Data provided:

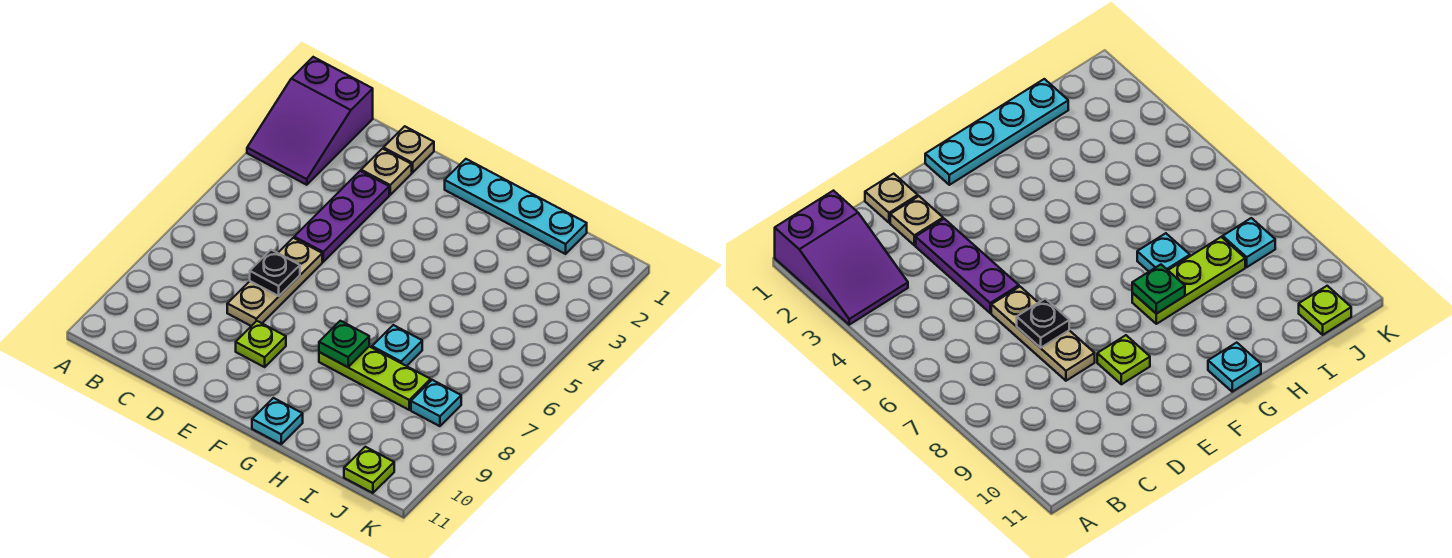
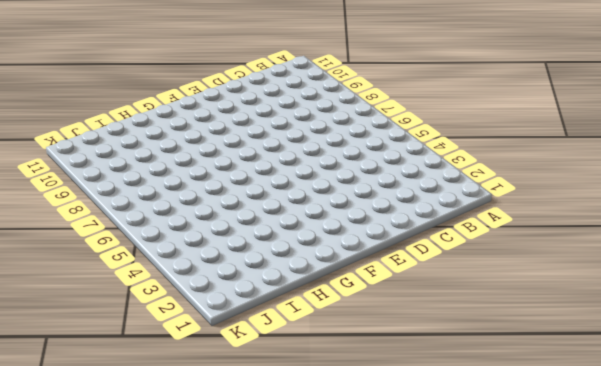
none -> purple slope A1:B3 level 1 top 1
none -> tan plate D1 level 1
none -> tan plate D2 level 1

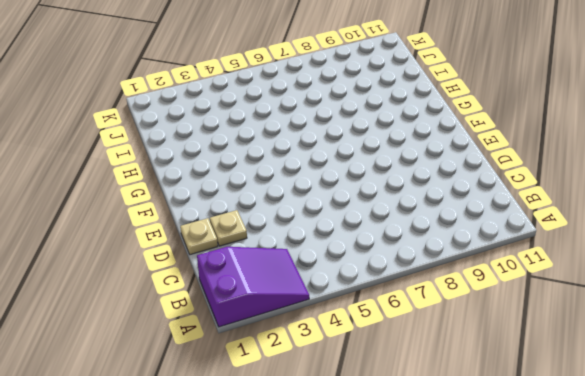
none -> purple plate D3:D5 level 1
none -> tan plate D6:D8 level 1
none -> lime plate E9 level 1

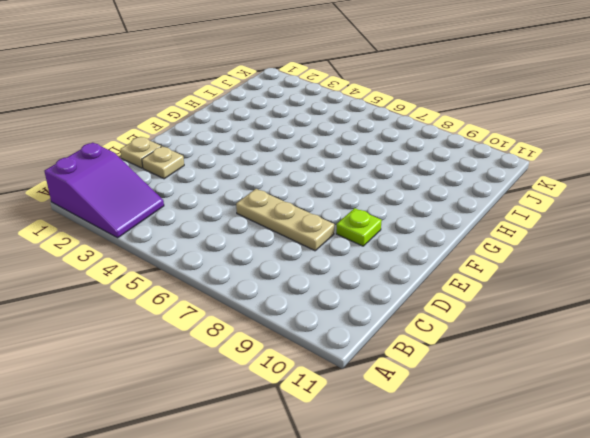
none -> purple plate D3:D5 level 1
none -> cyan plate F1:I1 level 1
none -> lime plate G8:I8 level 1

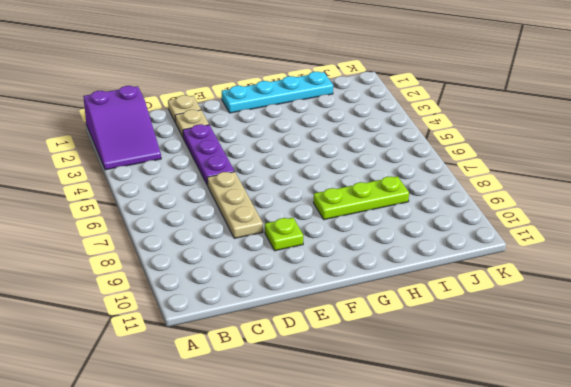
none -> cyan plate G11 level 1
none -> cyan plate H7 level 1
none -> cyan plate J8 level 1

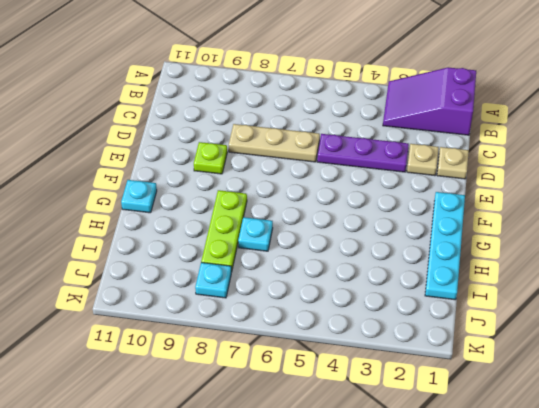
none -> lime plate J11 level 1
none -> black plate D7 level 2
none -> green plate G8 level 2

Your instructions: Lines from the one containing "none -> black plate D7 level 2" through the final line of the entries above are to be output exactly; omit all others.

Task result:
none -> black plate D7 level 2
none -> green plate G8 level 2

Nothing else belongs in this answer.